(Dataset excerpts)
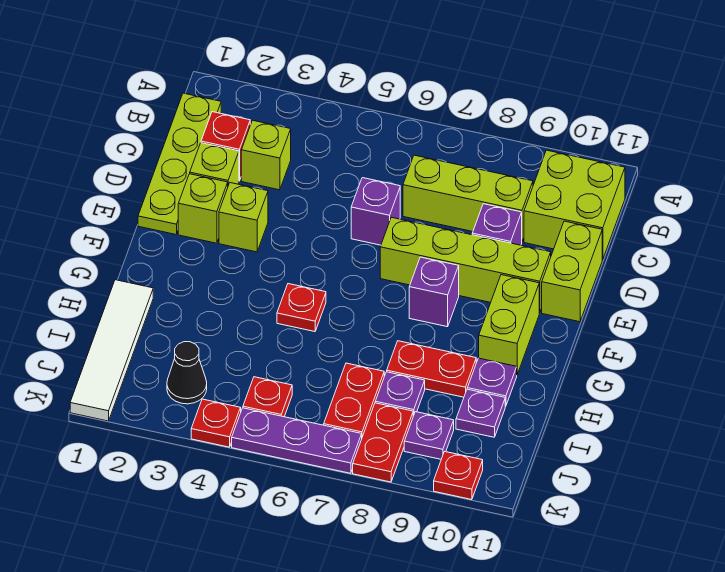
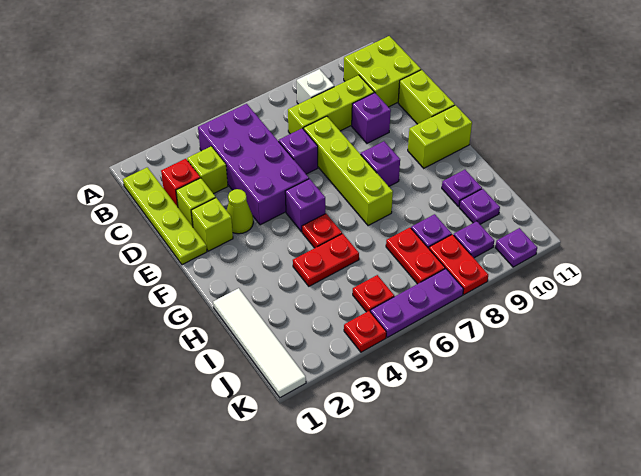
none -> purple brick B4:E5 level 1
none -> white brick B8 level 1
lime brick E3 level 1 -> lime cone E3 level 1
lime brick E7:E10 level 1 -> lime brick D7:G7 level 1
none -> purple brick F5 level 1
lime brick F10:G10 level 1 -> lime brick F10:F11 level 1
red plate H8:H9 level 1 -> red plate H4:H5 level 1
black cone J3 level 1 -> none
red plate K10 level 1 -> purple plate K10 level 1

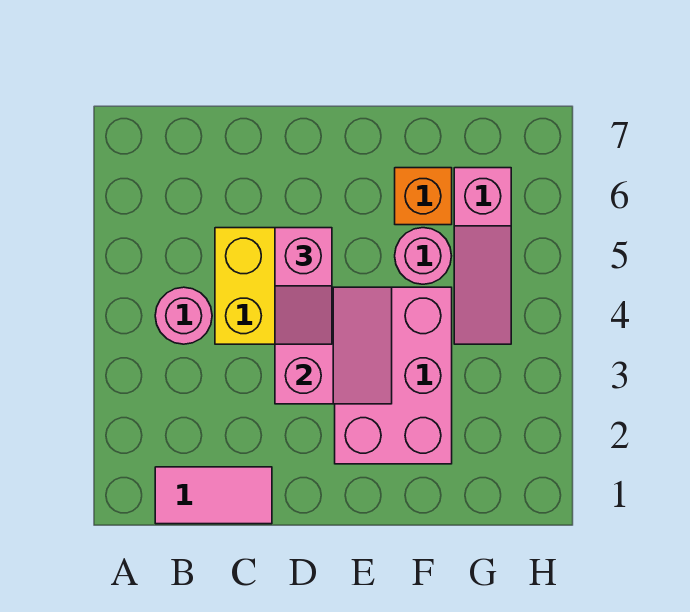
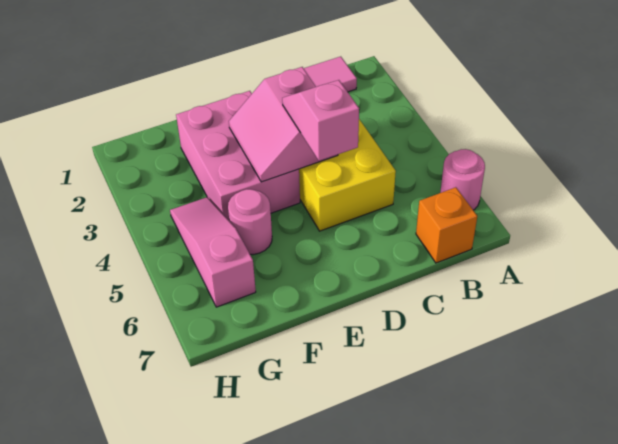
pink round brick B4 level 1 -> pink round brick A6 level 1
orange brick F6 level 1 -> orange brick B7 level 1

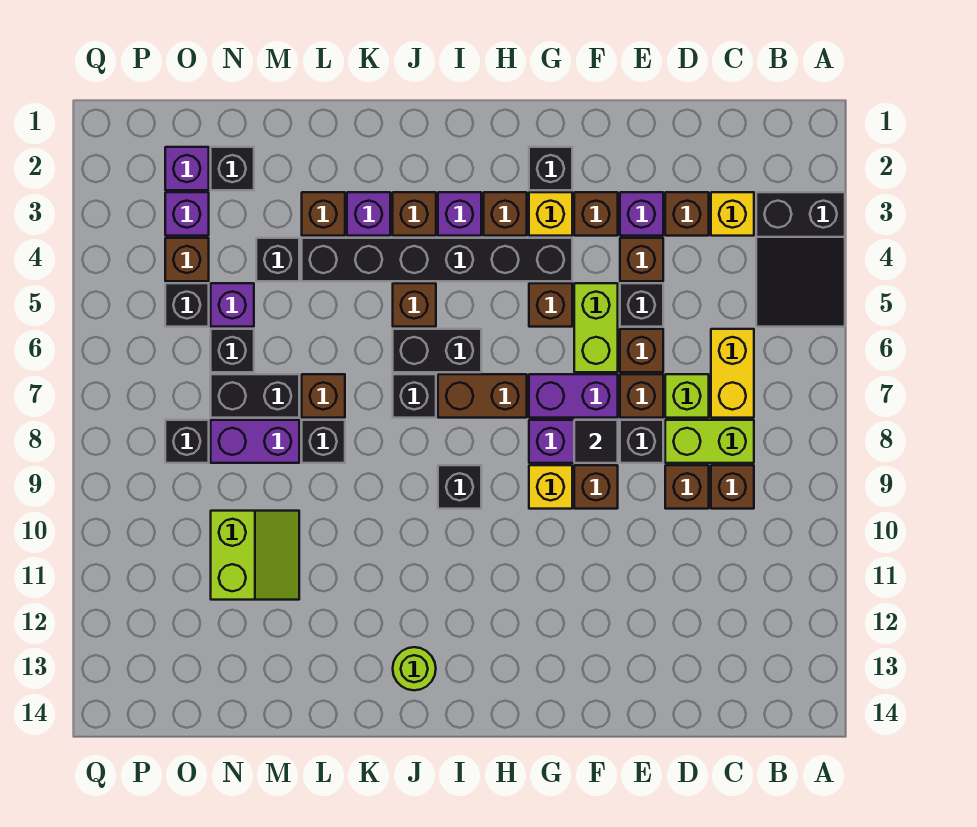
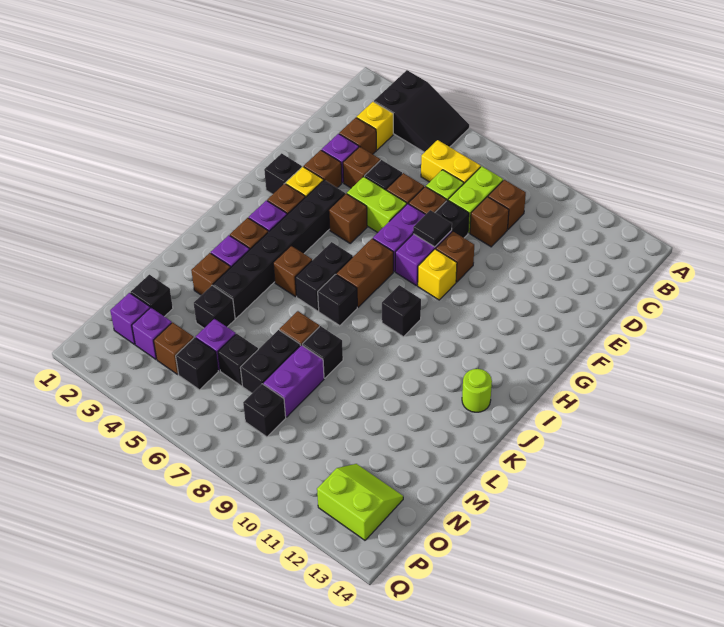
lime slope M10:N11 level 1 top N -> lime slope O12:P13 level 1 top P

...

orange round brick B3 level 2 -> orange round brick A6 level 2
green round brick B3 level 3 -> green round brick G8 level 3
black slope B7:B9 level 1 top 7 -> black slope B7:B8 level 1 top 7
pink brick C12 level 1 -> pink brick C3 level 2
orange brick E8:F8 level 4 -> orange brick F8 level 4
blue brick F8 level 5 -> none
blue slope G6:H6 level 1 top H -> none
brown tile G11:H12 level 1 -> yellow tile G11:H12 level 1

EXERCISE: Using the data above, set down each line from the line with "none -> purple brick F5 level 1" to the line with "lime slope M10:N11" exactly, both ends included, and leave the pictures behind. Nothing else belongs.

REPLY TO THE EXERCISE:
none -> purple brick F5 level 1
lime brick F10:G10 level 1 -> lime brick F10:F11 level 1
red plate H8:H9 level 1 -> red plate H4:H5 level 1
black cone J3 level 1 -> none
red plate K10 level 1 -> purple plate K10 level 1

pink round brick B4 level 1 -> pink round brick A6 level 1
orange brick F6 level 1 -> orange brick B7 level 1

lime slope M10:N11 level 1 top N -> lime slope O12:P13 level 1 top P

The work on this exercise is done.